Task to complete:
Except for the pictures, write out all the records that follow exactly.

[Given information]

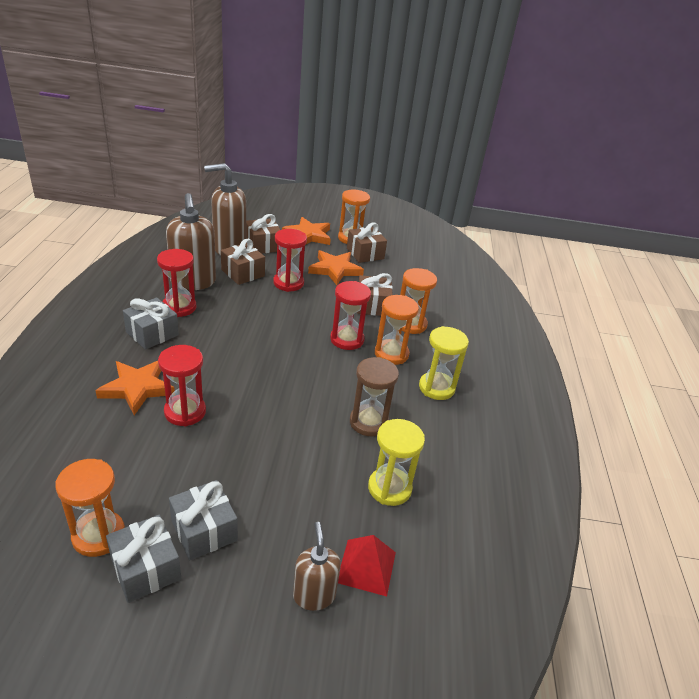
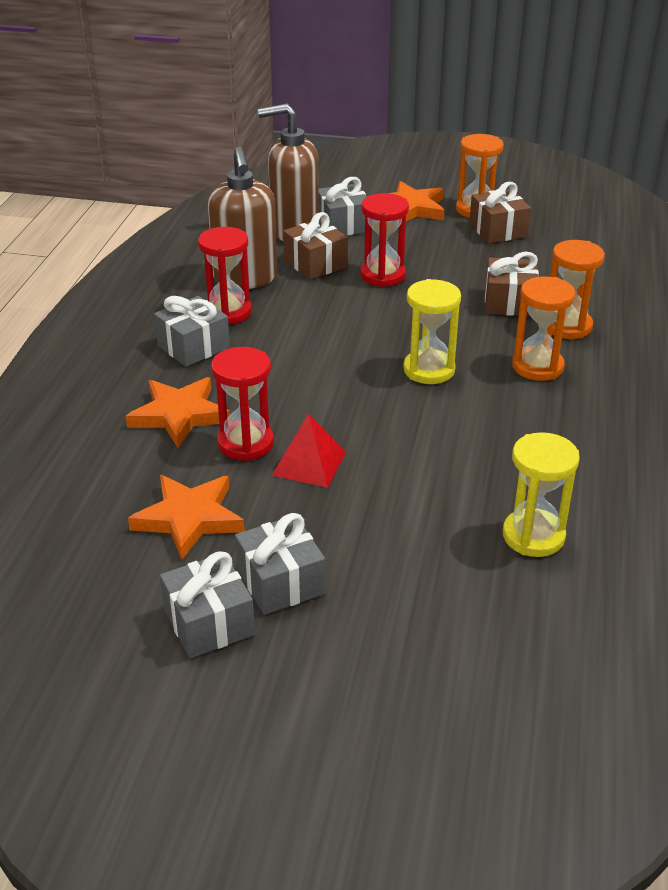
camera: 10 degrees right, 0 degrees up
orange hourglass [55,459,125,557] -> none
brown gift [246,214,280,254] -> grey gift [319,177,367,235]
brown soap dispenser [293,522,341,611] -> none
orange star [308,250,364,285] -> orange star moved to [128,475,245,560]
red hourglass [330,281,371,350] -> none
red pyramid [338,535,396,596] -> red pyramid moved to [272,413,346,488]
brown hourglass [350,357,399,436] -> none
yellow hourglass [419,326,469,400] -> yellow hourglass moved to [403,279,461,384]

[/Given information]

Written answer:
camera: 10 degrees right, 0 degrees up
orange hourglass [55,459,125,557] -> none
brown gift [246,214,280,254] -> grey gift [319,177,367,235]
brown soap dispenser [293,522,341,611] -> none
orange star [308,250,364,285] -> orange star moved to [128,475,245,560]
red hourglass [330,281,371,350] -> none
red pyramid [338,535,396,596] -> red pyramid moved to [272,413,346,488]
brown hourglass [350,357,399,436] -> none
yellow hourglass [419,326,469,400] -> yellow hourglass moved to [403,279,461,384]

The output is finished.